__TASK INSTRUCTIONS__. Lines from the entries below that hold "minus" form the answer; copy all of them.

[Items from a dataset]
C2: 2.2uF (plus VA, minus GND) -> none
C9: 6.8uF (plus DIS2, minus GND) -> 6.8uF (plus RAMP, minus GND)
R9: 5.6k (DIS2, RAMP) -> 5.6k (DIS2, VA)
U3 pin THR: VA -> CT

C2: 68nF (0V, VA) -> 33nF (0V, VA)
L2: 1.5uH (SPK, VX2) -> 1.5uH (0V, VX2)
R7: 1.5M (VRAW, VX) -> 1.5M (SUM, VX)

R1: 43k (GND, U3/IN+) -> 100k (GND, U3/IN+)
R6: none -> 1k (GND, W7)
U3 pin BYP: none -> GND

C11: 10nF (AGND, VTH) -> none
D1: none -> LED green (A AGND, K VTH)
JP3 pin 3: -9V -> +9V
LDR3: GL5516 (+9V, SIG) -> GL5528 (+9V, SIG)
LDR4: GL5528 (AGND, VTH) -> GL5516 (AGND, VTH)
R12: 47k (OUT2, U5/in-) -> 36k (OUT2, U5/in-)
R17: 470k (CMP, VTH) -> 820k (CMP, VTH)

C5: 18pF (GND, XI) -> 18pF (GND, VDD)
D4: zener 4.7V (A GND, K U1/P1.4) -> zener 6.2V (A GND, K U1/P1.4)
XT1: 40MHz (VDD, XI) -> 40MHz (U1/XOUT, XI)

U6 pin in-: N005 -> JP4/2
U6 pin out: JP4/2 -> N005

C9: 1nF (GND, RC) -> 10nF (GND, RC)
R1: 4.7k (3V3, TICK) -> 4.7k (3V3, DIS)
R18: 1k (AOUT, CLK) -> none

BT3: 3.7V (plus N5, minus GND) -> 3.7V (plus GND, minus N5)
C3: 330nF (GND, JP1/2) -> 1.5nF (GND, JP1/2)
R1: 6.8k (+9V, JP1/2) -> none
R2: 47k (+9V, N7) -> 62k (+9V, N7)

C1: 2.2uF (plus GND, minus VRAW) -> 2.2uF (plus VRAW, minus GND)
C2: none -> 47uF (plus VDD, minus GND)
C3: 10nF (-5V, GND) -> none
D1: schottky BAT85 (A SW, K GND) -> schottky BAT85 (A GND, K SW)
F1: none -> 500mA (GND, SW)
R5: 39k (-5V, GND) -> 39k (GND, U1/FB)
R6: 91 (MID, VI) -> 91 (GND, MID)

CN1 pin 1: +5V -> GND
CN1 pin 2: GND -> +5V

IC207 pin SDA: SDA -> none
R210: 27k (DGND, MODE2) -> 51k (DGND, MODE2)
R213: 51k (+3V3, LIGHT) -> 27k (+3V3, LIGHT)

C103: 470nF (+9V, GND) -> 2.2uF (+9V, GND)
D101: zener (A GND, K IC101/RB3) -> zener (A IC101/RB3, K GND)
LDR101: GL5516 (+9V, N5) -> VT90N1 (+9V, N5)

__ANSWER FOR THIS EXERCISE__.
C2: 2.2uF (plus VA, minus GND) -> none
C9: 6.8uF (plus DIS2, minus GND) -> 6.8uF (plus RAMP, minus GND)
BT3: 3.7V (plus N5, minus GND) -> 3.7V (plus GND, minus N5)
C1: 2.2uF (plus GND, minus VRAW) -> 2.2uF (plus VRAW, minus GND)
C2: none -> 47uF (plus VDD, minus GND)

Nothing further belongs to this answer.